Content starts
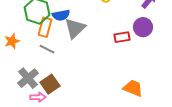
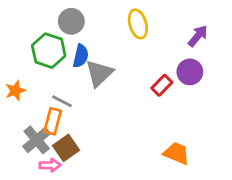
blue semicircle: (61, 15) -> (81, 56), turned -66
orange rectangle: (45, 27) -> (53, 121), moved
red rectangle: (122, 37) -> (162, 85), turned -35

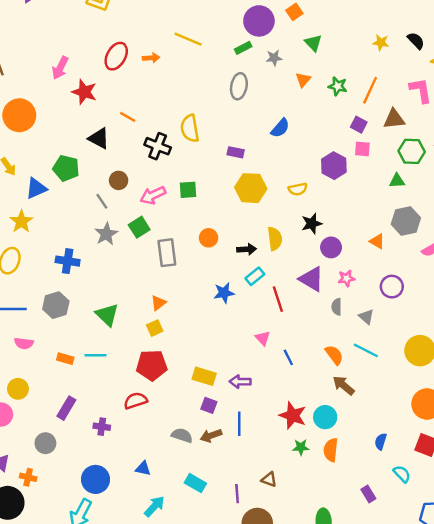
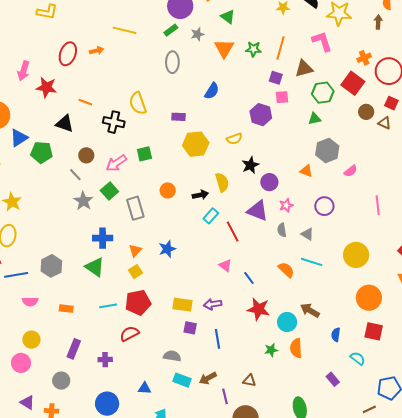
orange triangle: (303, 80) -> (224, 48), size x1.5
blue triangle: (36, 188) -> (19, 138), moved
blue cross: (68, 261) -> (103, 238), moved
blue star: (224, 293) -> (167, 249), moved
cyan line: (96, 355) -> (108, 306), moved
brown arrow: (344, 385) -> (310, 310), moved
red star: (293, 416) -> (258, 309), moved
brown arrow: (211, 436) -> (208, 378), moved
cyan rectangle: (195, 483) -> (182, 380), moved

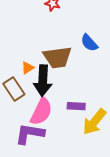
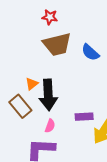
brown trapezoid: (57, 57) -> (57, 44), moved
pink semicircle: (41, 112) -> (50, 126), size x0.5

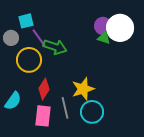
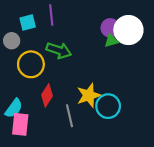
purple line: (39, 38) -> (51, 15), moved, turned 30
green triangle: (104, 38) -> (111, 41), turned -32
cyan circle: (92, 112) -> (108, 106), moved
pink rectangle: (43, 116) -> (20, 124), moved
Content ends
### TASK ITEM
Copy all the lines above that hold the string "triangle".

### RESPONSE TO THIS TASK
orange triangle: (303, 80) -> (224, 48), size x1.5
blue triangle: (36, 188) -> (19, 138), moved
green triangle: (104, 38) -> (111, 41), turned -32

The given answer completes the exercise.